Dataset extract ::
* * * * *

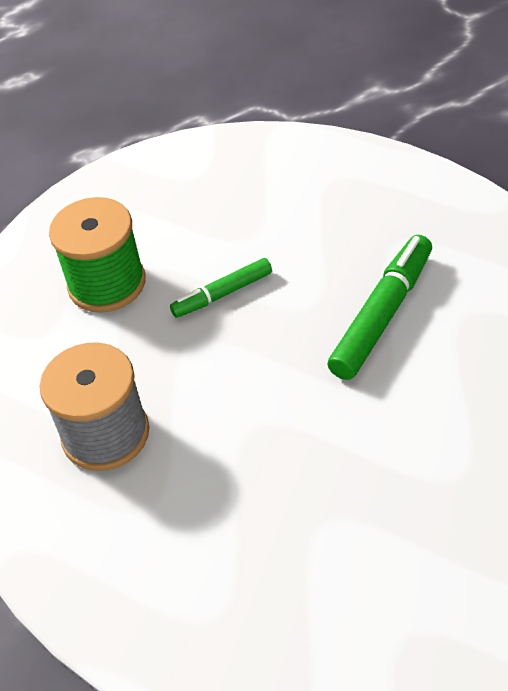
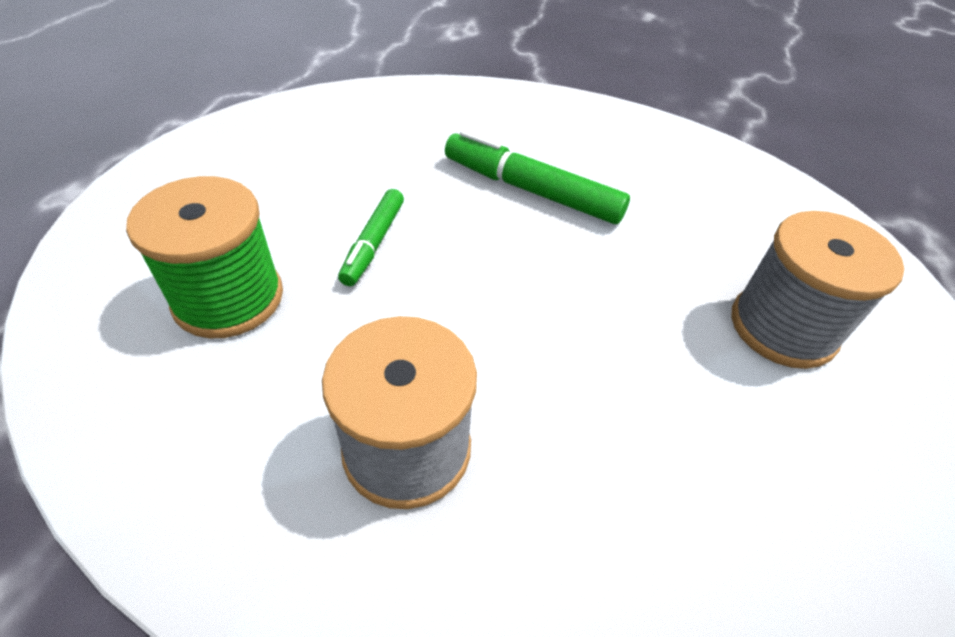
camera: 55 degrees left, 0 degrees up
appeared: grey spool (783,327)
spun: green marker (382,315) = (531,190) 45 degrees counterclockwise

* * * * *

Task instructions :: Since the pictures are not wanted, transcribe the rest of the listing above exactly.

Result of this task ::
camera: 55 degrees left, 0 degrees up
appeared: grey spool (783,327)
spun: green marker (382,315) = (531,190) 45 degrees counterclockwise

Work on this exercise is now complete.